» ABOUT THIS TASK: The lines wanted are those in the data below that include "FILT".

- Opening Delimiter -

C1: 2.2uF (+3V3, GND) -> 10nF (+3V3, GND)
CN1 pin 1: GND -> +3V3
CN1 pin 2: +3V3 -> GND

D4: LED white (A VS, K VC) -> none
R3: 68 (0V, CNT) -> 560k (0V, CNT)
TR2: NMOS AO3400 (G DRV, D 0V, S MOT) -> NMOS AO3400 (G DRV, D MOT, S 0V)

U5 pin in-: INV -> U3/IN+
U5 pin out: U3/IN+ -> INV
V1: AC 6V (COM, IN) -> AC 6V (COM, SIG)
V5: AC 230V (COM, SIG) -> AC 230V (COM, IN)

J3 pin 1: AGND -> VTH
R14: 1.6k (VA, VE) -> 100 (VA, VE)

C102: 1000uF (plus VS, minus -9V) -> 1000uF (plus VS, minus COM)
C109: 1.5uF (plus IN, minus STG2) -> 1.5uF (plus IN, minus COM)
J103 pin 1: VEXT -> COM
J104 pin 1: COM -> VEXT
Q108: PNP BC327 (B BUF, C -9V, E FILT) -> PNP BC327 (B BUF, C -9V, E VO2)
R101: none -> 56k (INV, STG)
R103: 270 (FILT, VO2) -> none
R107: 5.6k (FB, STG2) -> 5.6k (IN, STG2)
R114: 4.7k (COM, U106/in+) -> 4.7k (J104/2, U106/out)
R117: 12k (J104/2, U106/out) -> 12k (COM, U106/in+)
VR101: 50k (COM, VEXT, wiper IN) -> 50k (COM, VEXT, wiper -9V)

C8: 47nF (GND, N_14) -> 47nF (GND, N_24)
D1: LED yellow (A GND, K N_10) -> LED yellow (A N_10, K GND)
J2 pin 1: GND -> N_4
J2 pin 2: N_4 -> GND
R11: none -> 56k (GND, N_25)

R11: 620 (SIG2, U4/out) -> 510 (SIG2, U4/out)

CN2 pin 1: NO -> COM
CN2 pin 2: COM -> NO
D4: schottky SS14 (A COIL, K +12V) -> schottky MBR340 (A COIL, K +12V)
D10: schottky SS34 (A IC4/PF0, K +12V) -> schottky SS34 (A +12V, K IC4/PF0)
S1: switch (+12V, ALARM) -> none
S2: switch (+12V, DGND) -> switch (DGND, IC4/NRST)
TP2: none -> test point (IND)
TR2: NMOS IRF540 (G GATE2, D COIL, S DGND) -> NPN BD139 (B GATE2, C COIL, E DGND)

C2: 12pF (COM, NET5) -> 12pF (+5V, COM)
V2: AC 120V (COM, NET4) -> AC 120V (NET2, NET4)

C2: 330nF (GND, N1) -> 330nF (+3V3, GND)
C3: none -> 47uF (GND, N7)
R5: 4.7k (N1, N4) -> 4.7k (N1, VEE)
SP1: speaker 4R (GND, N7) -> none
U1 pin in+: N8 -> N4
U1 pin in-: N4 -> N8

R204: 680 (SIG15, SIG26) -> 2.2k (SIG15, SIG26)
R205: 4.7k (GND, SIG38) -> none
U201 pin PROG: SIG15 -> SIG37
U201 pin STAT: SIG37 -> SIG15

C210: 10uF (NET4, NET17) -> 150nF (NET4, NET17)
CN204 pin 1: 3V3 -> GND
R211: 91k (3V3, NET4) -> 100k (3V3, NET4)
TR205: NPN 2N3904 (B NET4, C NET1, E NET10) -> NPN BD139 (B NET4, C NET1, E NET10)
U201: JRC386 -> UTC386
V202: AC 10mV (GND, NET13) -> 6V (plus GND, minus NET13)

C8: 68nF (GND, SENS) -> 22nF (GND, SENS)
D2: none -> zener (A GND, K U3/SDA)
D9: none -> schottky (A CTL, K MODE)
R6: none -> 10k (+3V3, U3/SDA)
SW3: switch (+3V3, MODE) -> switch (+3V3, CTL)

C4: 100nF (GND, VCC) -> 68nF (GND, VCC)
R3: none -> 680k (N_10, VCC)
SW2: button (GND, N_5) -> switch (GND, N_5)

- Closing Delimiter -

» RESULT FOR THIS EXERCISE:
Q108: PNP BC327 (B BUF, C -9V, E FILT) -> PNP BC327 (B BUF, C -9V, E VO2)
R103: 270 (FILT, VO2) -> none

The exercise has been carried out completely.